[Source records]
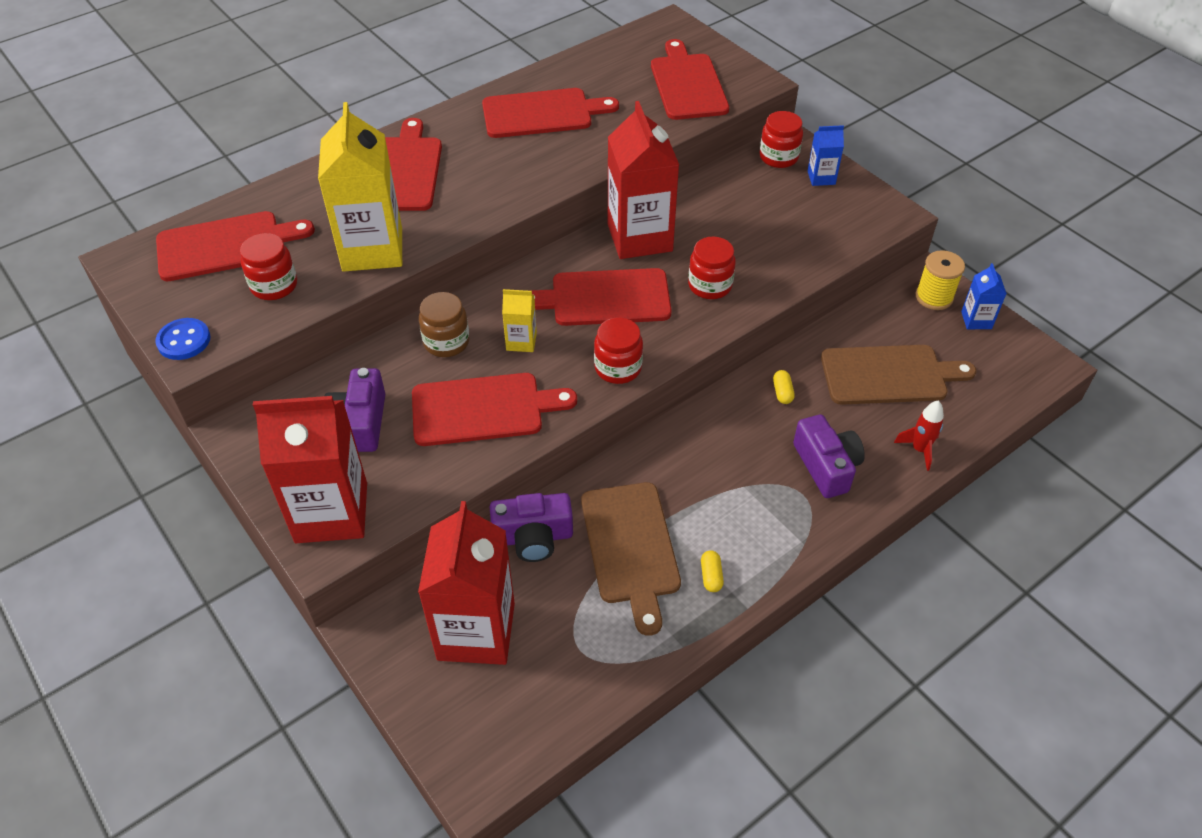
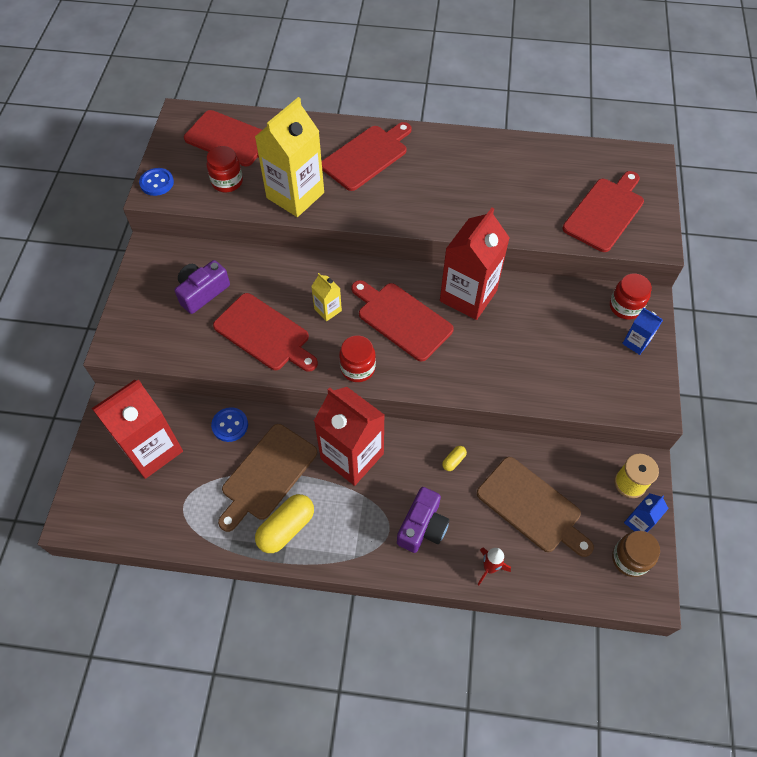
camera: 45 degrees right, 10 degrees up
red carton [253,396,367,543] -> red carton moved to [314,387,385,486]
brown jar [419,292,469,357] -> brown jar moved to [612,531,660,577]
red cutting board [482,88,619,138] -> none
purple camera [490,493,573,562] -> blue button [211,407,248,442]
red jar [688,237,736,299] -> none
yellow capsule [701,550,724,592] -> yellow capsule [255,494,314,553], size x2.15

* **Job**
The entries above need to be repeated word for word, minus their pictures.

* **Answer box**
camera: 45 degrees right, 10 degrees up
red carton [253,396,367,543] -> red carton moved to [314,387,385,486]
brown jar [419,292,469,357] -> brown jar moved to [612,531,660,577]
red cutting board [482,88,619,138] -> none
purple camera [490,493,573,562] -> blue button [211,407,248,442]
red jar [688,237,736,299] -> none
yellow capsule [701,550,724,592] -> yellow capsule [255,494,314,553], size x2.15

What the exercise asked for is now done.